=== Supplied material ===

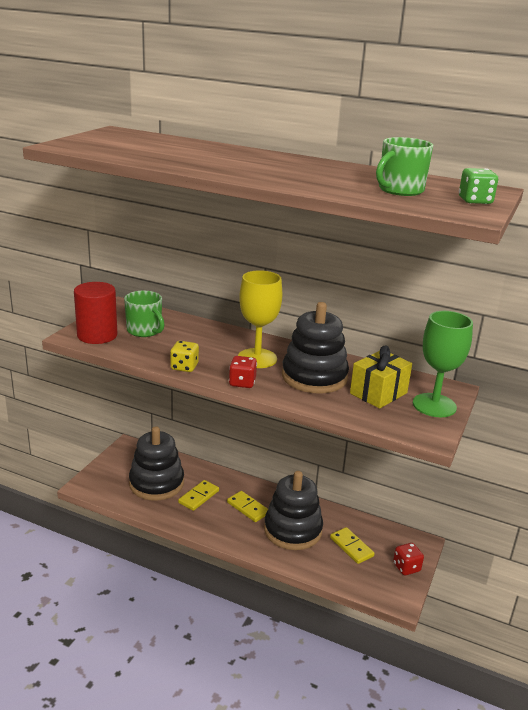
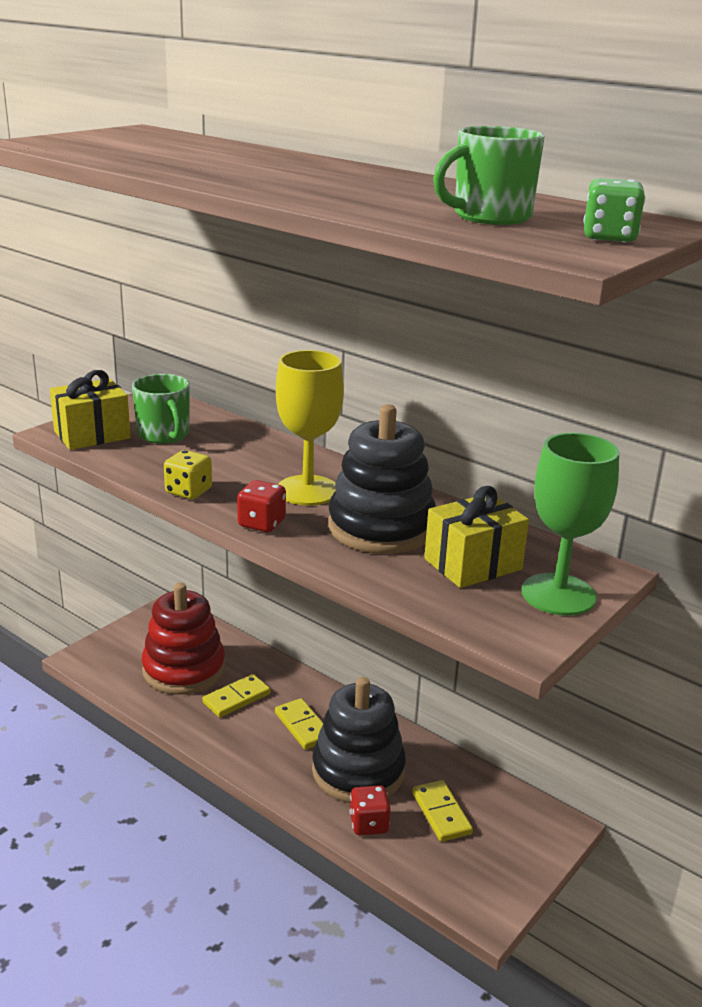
camera: 15 degrees right, 0 degrees up
(97, 335) = (92, 435): red cylinder -> yellow gift
(156, 483) = (184, 669): black stacking toy -> red stacking toy
(406, 567) = (519, 862): red dice -> red dice (369, 824)

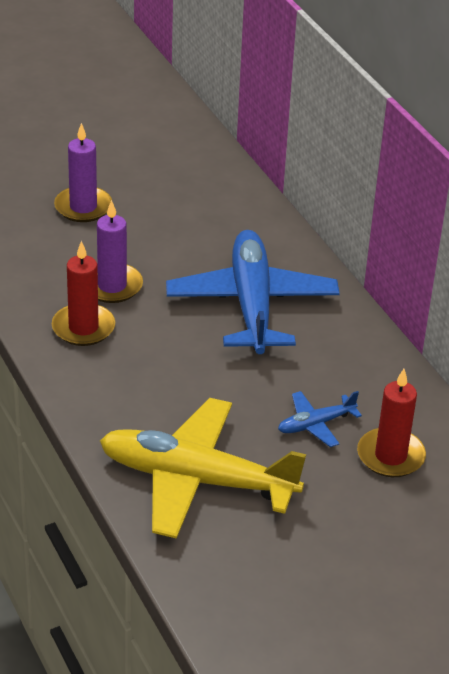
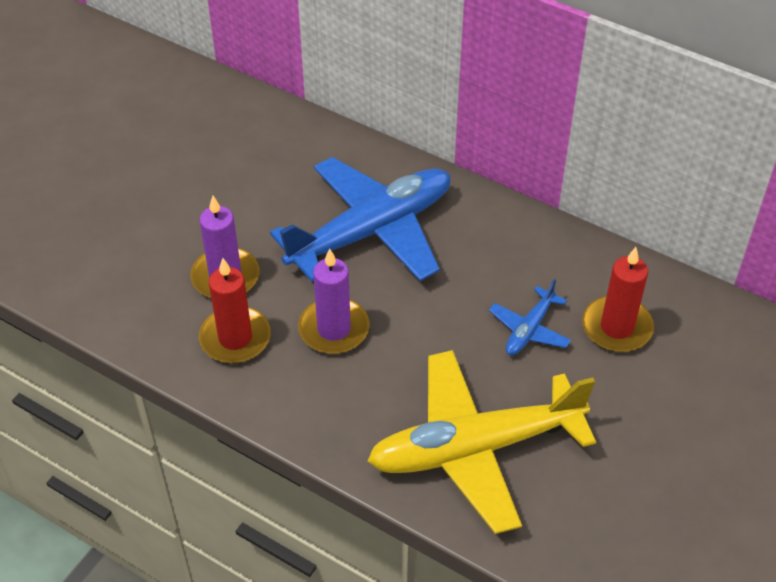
camera: 30 degrees left, 10 degrees up
(83, 207) = (126, 202): purple candle -> purple candle (334, 329)
(251, 304) = (371, 231): blue plane -> blue plane turned 90 degrees clockwise

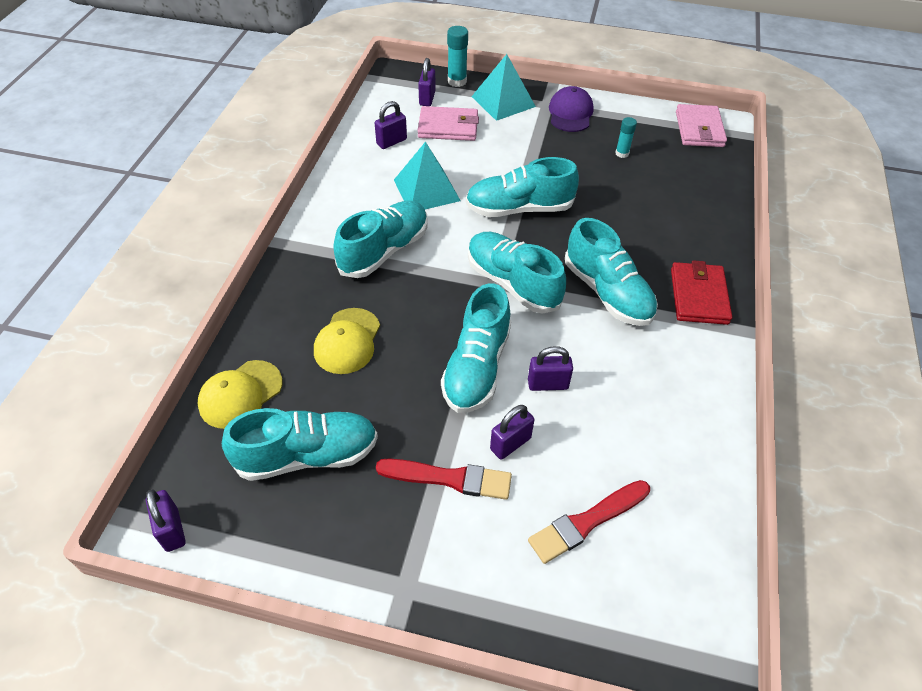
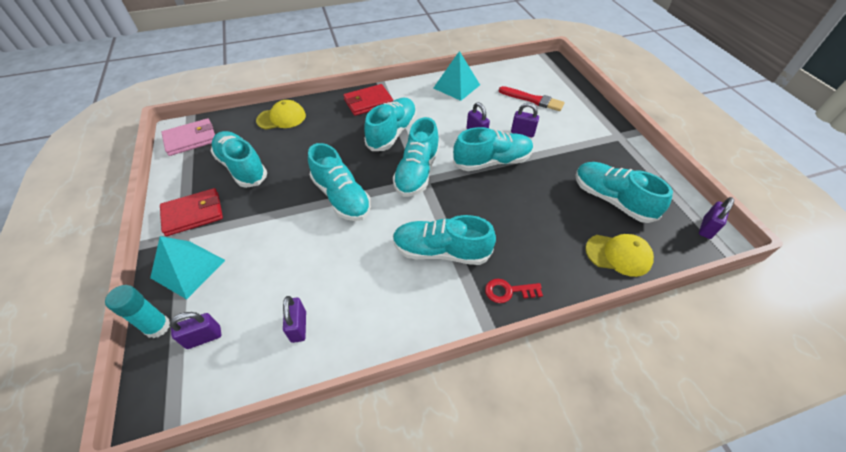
camera: 120 degrees left, 0 degrees up
(297, 275) = (508, 291): none -> red key
(347, 341) = (531, 226): yellow cap -> yellow cap (281, 118)
(391, 142) = (298, 326): purple padlock -> purple padlock turned 60 degrees clockwise
(426, 190) = (354, 261): turquoise pyramid -> turquoise pyramid (456, 86)
(448, 127) = (252, 292): pink wallet -> none
(449, 478) = (561, 144): red brush -> none
(570, 113) = (193, 214): purple cap -> red wallet
(622, 153) = (242, 167): turquoise glue stick -> turquoise shoe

===

• [Problem statement]:
Write out the material exactly as it stands, omitting every picture.

• [Output for this exercise]:
camera: 15 degrees right, 0 degrees up
(97, 335) = (92, 435): red cylinder -> yellow gift
(156, 483) = (184, 669): black stacking toy -> red stacking toy
(406, 567) = (519, 862): red dice -> red dice (369, 824)

camera: 30 degrees left, 10 degrees up
(83, 207) = (126, 202): purple candle -> purple candle (334, 329)
(251, 304) = (371, 231): blue plane -> blue plane turned 90 degrees clockwise

camera: 120 degrees left, 0 degrees up
(297, 275) = (508, 291): none -> red key
(347, 341) = (531, 226): yellow cap -> yellow cap (281, 118)
(391, 142) = (298, 326): purple padlock -> purple padlock turned 60 degrees clockwise
(426, 190) = (354, 261): turquoise pyramid -> turquoise pyramid (456, 86)
(448, 127) = (252, 292): pink wallet -> none
(449, 478) = (561, 144): red brush -> none
(570, 113) = (193, 214): purple cap -> red wallet
(622, 153) = (242, 167): turquoise glue stick -> turquoise shoe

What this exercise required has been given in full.